* **WHAT TO PRODUCE**:
Arrange the stretch of the records from the line containing "Ludmila (211, 1177)" through the end of the records as a numbered list, leaving out any blank lines.

=====

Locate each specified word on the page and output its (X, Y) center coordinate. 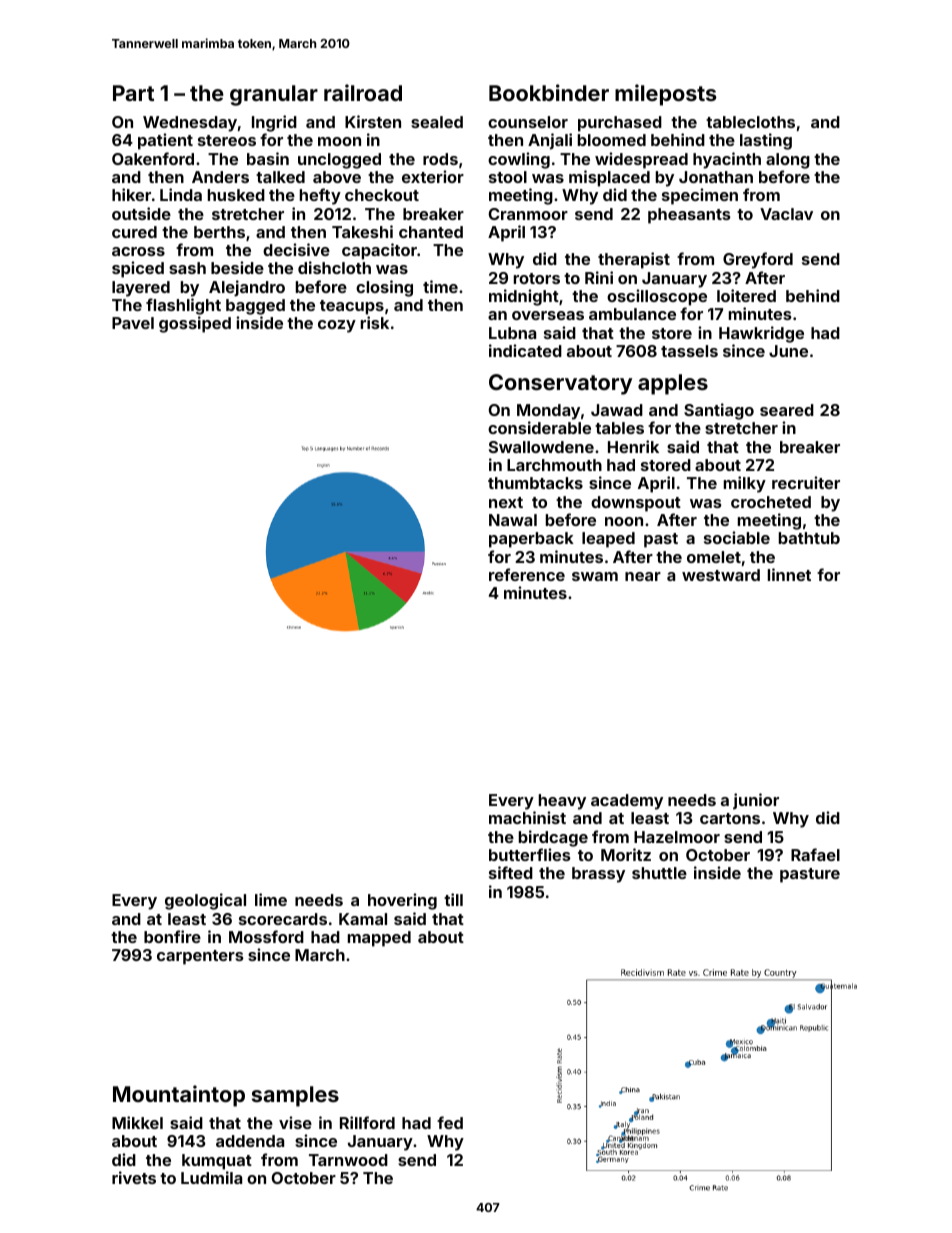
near (643, 576)
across (138, 251)
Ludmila (211, 1177)
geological (205, 901)
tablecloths (750, 122)
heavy (562, 802)
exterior (433, 176)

=====

* **PROBLEM SOLUTION**:
1. Ludmila (211, 1177)
2. geological (205, 901)
3. tablecloths (750, 122)
4. heavy (562, 802)
5. exterior (433, 176)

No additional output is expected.